## Raw data
--- --- ---
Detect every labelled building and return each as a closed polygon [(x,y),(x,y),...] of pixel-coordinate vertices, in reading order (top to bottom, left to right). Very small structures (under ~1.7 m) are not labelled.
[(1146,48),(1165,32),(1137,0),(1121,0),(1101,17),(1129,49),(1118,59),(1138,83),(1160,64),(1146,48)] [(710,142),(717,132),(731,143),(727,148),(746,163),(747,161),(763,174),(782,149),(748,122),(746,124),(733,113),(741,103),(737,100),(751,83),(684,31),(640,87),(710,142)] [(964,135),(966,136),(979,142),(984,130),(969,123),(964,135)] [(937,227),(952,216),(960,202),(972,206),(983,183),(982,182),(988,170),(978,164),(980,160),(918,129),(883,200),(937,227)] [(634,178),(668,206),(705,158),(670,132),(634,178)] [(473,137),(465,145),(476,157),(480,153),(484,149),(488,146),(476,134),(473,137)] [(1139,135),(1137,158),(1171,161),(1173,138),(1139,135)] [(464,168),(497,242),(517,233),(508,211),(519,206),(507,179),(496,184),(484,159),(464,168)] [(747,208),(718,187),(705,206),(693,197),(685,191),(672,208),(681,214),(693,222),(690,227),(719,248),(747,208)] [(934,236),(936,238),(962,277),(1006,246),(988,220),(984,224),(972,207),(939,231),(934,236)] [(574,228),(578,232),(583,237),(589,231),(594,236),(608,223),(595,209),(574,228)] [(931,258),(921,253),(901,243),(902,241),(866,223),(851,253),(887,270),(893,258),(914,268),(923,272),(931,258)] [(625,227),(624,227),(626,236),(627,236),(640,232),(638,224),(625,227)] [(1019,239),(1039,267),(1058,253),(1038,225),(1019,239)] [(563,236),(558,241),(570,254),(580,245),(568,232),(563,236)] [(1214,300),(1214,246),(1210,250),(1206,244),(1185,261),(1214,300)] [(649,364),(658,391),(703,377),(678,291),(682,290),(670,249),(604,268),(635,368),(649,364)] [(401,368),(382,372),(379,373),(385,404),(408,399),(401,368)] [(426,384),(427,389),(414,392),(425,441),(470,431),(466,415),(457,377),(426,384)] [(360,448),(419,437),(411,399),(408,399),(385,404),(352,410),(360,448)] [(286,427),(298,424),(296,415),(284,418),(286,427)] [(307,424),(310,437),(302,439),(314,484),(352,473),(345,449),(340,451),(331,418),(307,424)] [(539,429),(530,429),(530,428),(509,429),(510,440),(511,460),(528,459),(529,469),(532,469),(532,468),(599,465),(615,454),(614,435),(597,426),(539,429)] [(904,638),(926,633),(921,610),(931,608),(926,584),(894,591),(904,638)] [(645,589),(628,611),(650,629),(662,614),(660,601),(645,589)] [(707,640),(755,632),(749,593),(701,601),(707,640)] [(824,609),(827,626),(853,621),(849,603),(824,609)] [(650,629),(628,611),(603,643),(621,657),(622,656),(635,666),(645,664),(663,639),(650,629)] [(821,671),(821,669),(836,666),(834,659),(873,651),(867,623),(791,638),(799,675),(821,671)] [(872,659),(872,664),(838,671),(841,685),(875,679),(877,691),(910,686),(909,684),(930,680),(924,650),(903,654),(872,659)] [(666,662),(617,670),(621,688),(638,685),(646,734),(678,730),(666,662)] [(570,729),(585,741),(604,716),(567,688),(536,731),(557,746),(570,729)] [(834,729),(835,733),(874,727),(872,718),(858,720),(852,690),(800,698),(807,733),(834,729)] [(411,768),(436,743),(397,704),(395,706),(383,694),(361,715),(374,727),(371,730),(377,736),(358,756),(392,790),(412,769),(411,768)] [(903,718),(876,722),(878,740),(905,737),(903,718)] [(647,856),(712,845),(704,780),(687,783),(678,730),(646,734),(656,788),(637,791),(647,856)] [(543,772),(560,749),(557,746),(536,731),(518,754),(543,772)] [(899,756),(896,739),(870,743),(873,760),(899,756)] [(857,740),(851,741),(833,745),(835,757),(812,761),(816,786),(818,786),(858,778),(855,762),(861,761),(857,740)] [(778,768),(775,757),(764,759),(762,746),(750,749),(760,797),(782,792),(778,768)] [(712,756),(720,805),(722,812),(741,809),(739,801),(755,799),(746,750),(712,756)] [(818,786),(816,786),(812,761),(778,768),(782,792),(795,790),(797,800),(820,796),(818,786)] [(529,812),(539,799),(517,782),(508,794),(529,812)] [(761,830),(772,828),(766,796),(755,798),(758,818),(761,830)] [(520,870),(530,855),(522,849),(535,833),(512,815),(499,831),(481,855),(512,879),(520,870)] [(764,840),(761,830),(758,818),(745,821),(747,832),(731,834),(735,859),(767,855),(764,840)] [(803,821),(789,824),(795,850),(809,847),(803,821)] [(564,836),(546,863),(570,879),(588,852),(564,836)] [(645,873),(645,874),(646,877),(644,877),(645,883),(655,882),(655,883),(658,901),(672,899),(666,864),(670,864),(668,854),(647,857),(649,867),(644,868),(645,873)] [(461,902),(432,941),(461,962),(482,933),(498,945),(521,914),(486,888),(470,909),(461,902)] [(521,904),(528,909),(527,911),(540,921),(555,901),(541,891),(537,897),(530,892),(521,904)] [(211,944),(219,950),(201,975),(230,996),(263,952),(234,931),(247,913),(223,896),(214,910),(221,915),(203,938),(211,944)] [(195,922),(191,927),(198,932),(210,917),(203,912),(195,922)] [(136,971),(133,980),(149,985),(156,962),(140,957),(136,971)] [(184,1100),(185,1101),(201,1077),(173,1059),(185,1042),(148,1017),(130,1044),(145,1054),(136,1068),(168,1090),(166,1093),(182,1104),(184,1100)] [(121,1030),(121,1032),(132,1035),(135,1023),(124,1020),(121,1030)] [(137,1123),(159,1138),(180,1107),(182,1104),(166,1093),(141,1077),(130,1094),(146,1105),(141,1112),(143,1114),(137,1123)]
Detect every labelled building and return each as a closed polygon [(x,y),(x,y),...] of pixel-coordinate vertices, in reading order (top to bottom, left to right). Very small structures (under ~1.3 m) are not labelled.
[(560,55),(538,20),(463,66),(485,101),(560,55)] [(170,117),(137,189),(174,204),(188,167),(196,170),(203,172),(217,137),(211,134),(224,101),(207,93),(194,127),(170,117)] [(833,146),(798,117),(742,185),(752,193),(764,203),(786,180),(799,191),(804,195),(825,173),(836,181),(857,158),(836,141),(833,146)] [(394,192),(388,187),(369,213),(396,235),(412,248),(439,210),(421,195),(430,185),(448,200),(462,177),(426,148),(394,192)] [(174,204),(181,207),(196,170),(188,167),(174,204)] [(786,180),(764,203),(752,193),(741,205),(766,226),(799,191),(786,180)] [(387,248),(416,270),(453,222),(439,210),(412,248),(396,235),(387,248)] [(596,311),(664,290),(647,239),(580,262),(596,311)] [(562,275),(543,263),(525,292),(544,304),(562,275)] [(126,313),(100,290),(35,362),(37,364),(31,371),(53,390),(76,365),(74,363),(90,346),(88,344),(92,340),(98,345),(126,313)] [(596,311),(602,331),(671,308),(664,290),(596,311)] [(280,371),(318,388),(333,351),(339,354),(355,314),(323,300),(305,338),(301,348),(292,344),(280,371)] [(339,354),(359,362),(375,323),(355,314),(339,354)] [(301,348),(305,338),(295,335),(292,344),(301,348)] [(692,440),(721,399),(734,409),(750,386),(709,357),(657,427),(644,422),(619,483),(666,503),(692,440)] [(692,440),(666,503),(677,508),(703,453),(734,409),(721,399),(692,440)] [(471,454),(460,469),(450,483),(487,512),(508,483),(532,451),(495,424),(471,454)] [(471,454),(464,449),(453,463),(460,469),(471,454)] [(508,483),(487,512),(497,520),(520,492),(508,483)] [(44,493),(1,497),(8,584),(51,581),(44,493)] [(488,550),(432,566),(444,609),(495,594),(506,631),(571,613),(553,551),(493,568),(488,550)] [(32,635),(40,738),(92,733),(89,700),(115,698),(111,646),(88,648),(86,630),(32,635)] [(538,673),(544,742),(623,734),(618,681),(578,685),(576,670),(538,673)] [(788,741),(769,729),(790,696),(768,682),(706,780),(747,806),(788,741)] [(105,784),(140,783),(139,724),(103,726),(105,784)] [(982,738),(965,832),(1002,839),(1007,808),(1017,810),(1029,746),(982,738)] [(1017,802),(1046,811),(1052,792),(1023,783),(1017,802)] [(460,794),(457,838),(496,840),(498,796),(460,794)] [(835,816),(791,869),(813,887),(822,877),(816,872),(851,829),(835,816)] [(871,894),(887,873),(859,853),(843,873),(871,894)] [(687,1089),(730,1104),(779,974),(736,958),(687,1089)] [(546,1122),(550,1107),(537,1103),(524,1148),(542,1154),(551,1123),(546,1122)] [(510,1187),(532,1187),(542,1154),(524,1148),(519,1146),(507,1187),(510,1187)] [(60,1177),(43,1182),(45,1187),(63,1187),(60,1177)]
--- --- ---
## Prompt
Check each line of the material for "closed". Copy the ones that have it.

## Solution to this problem
Detect every labelled building and return each as a closed polygon [(x,y),(x,y),...] of pixel-coordinate vertices, in reading order (top to bottom, left to right). Very small structures (under ~1.7 m) are not labelled.
Detect every labelled building and return each as a closed polygon [(x,y),(x,y),...] of pixel-coordinate vertices, in reading order (top to bottom, left to right). Very small structures (under ~1.3 m) are not labelled.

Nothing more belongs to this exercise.